## The problem:
Look through the records and copy each line with the string "cone" in it.

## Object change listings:
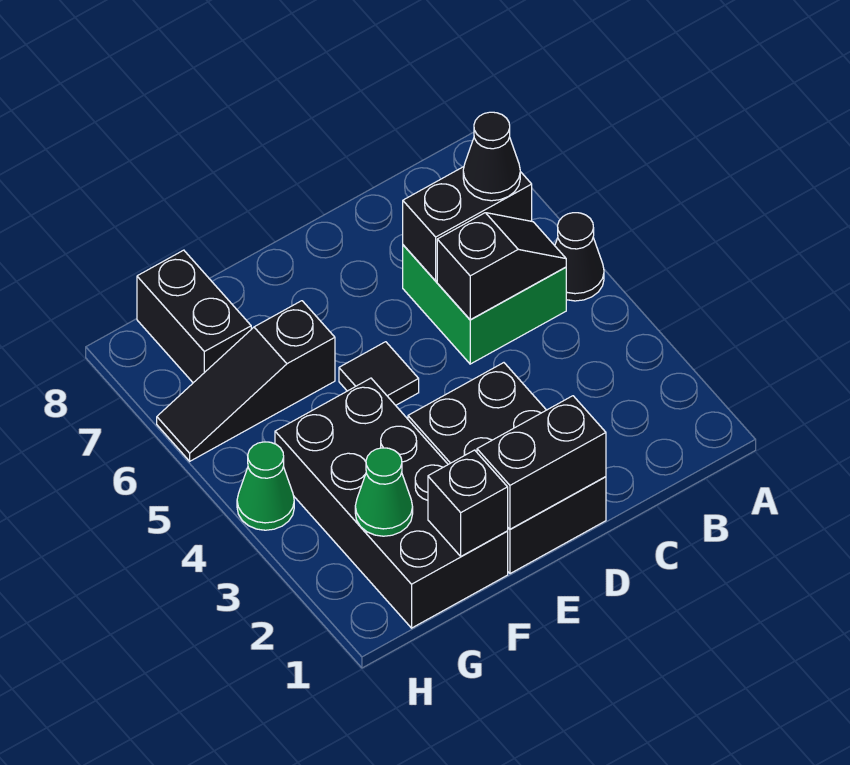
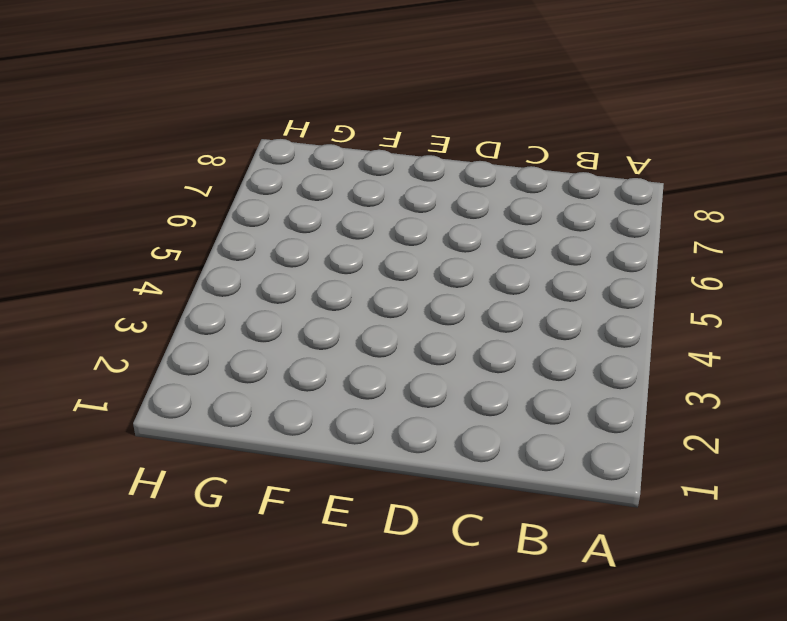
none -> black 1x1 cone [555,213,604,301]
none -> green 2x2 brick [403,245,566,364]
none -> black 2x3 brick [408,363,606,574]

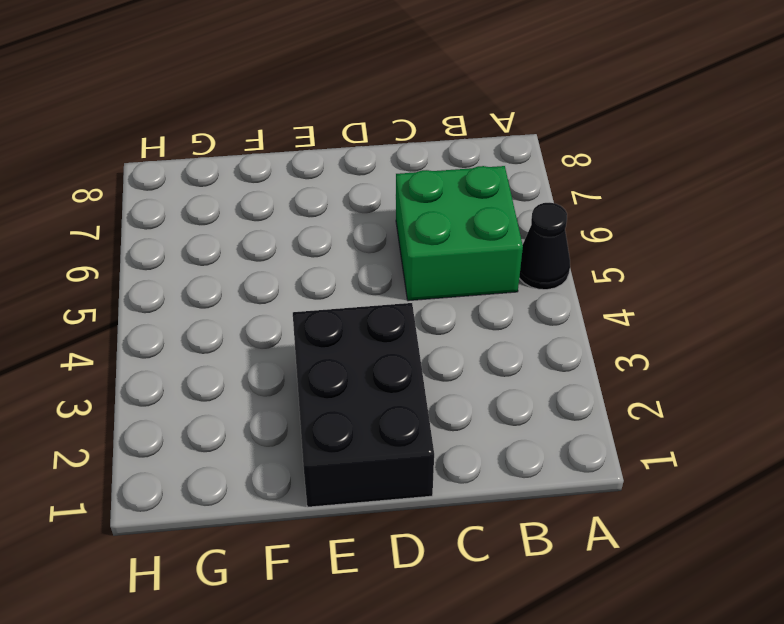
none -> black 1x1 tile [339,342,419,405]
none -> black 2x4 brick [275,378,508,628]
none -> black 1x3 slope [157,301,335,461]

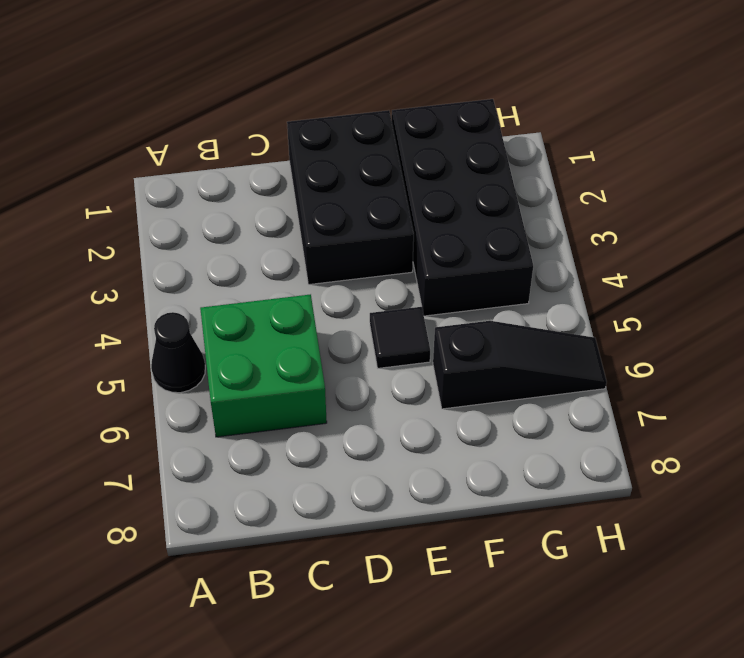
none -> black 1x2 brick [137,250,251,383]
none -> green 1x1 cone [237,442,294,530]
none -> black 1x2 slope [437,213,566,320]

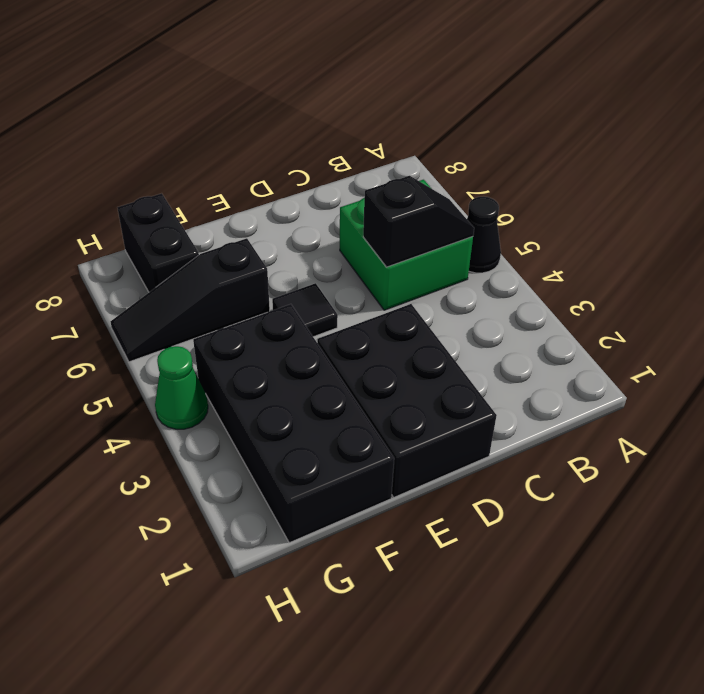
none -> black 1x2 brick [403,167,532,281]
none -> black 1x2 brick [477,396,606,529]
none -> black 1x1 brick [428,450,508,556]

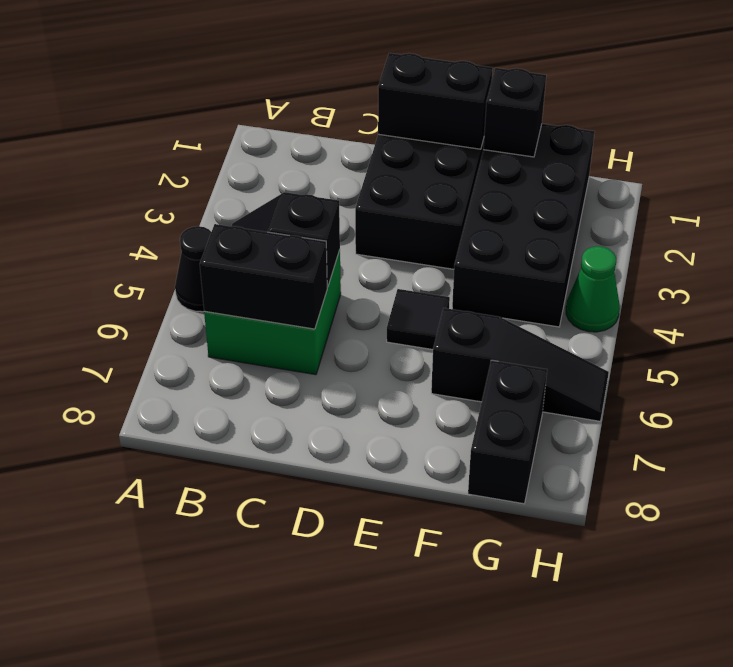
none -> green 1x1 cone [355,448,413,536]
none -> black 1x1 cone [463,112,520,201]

## Task response:
none -> black 1x1 cone [555,213,604,301]
none -> green 1x1 cone [237,442,294,530]
none -> green 1x1 cone [355,448,413,536]
none -> black 1x1 cone [463,112,520,201]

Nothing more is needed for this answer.